- **Task goal**: Pictures must be kept out of the copy. Every entry is to be duplicated exactly.

Edit difference data:
____

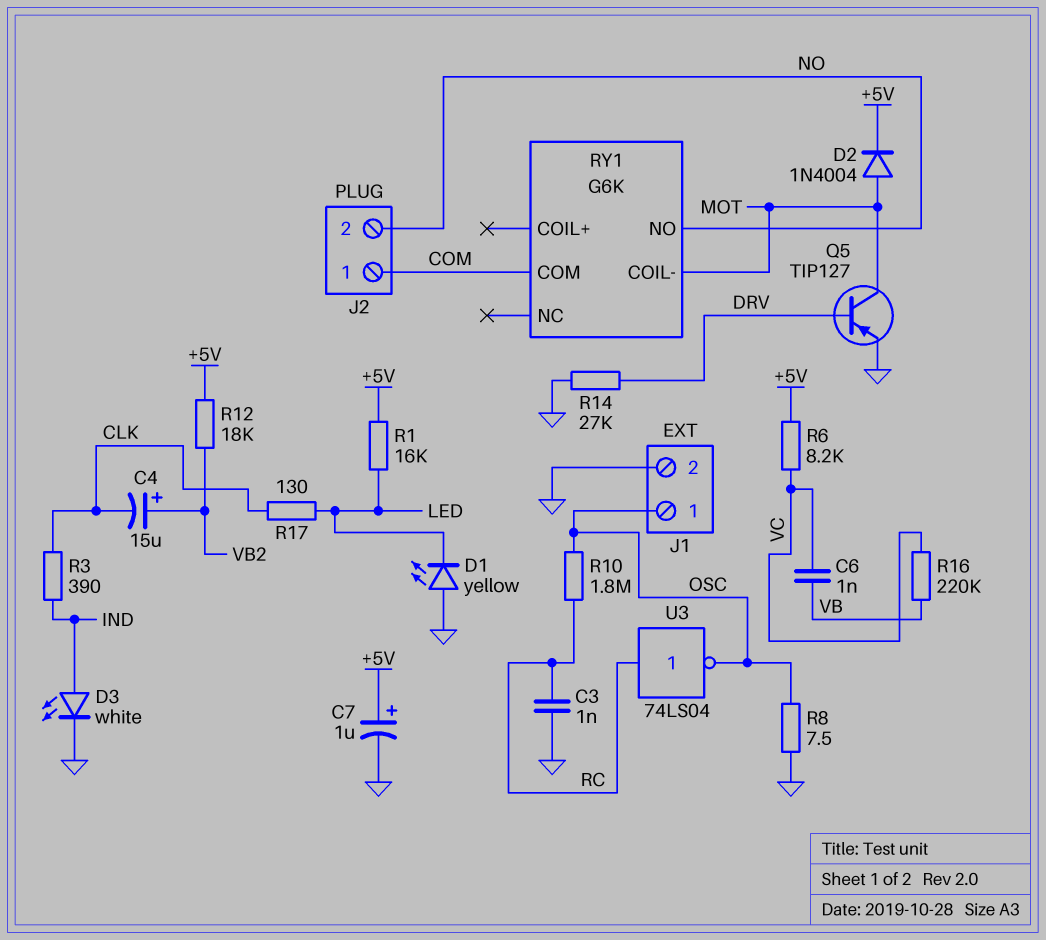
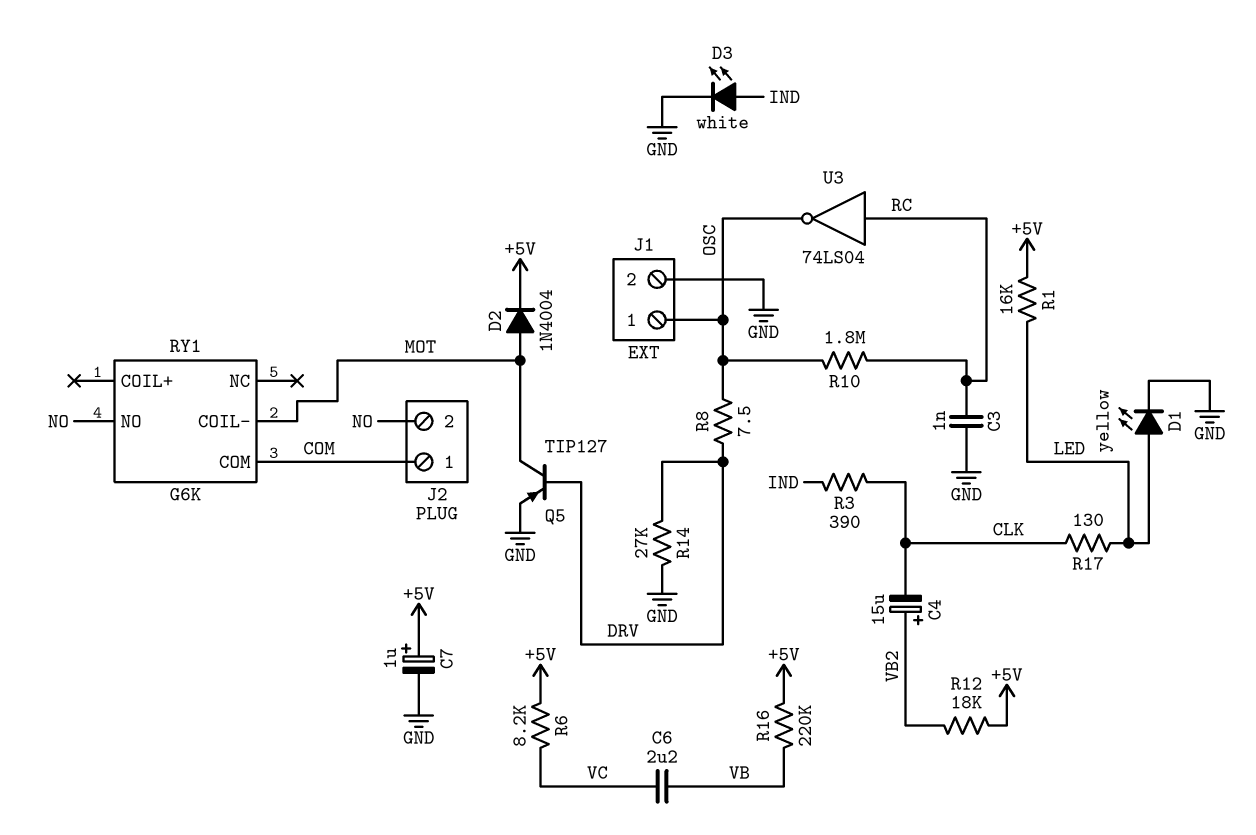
C6: 1nF (VB, VC) -> 2.2uF (VB, VC)
D1: LED yellow (A GND, K LED) -> LED yellow (A LED, K GND)
R8: 7.5 (GND, OSC) -> 7.5 (DRV, OSC)
R16: 220k (VB, VC) -> 220k (+5V, VB)

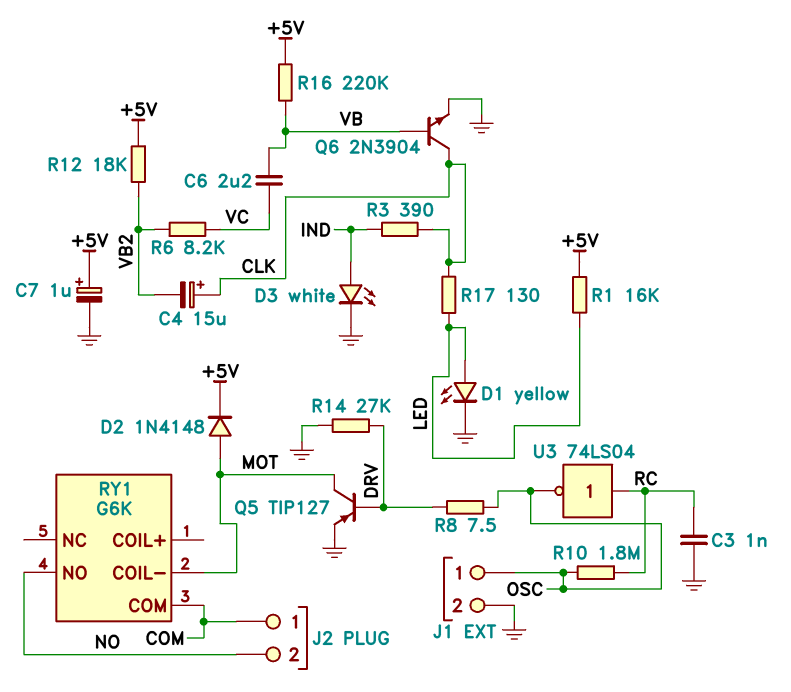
C4: 15uF (plus VB2, minus CLK) -> 15uF (plus CLK, minus VB2)
D2: diode 1N4004 (A MOT, K +5V) -> diode 1N4148 (A MOT, K +5V)
Q6: none -> NPN 2N3904 (B VB, C CLK, E GND)
R6: 8.2k (+5V, VC) -> 8.2k (VB2, VC)

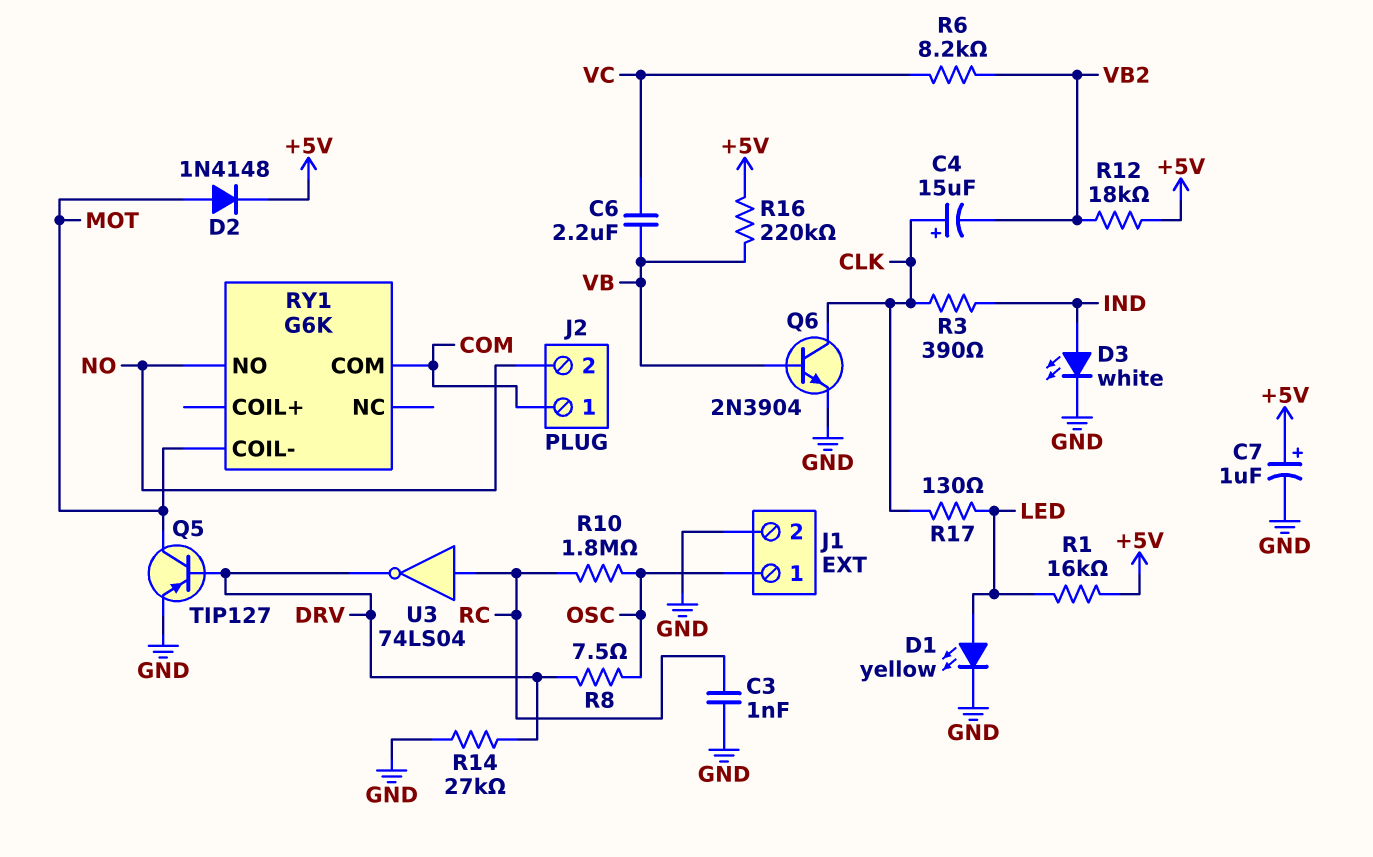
U3: NOT 74LS04 (in RC, out OSC) -> NOT 74LS04 (in RC, out DRV)

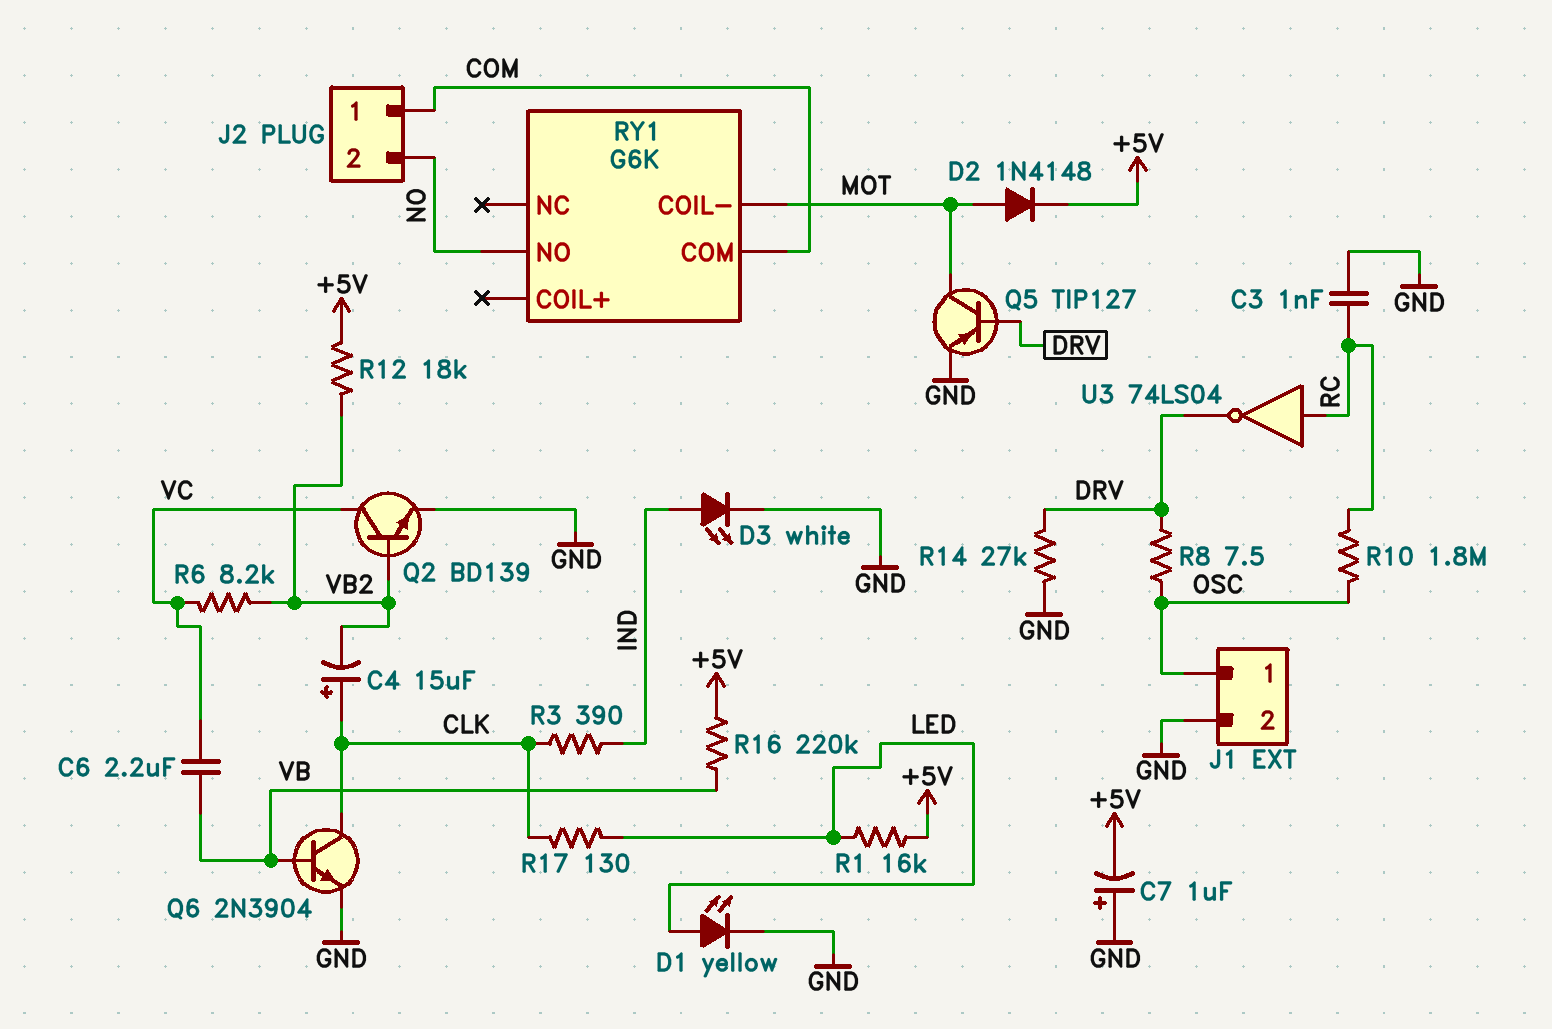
C7: 1uF (plus +5V, minus GND) -> 1uF (plus GND, minus +5V)
Q2: none -> NPN BD139 (B VB2, C VC, E GND)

____

- **Answer to this exercise**:
C6: 1nF (VB, VC) -> 2.2uF (VB, VC)
D1: LED yellow (A GND, K LED) -> LED yellow (A LED, K GND)
R8: 7.5 (GND, OSC) -> 7.5 (DRV, OSC)
R16: 220k (VB, VC) -> 220k (+5V, VB)

C4: 15uF (plus VB2, minus CLK) -> 15uF (plus CLK, minus VB2)
D2: diode 1N4004 (A MOT, K +5V) -> diode 1N4148 (A MOT, K +5V)
Q6: none -> NPN 2N3904 (B VB, C CLK, E GND)
R6: 8.2k (+5V, VC) -> 8.2k (VB2, VC)

U3: NOT 74LS04 (in RC, out OSC) -> NOT 74LS04 (in RC, out DRV)

C7: 1uF (plus +5V, minus GND) -> 1uF (plus GND, minus +5V)
Q2: none -> NPN BD139 (B VB2, C VC, E GND)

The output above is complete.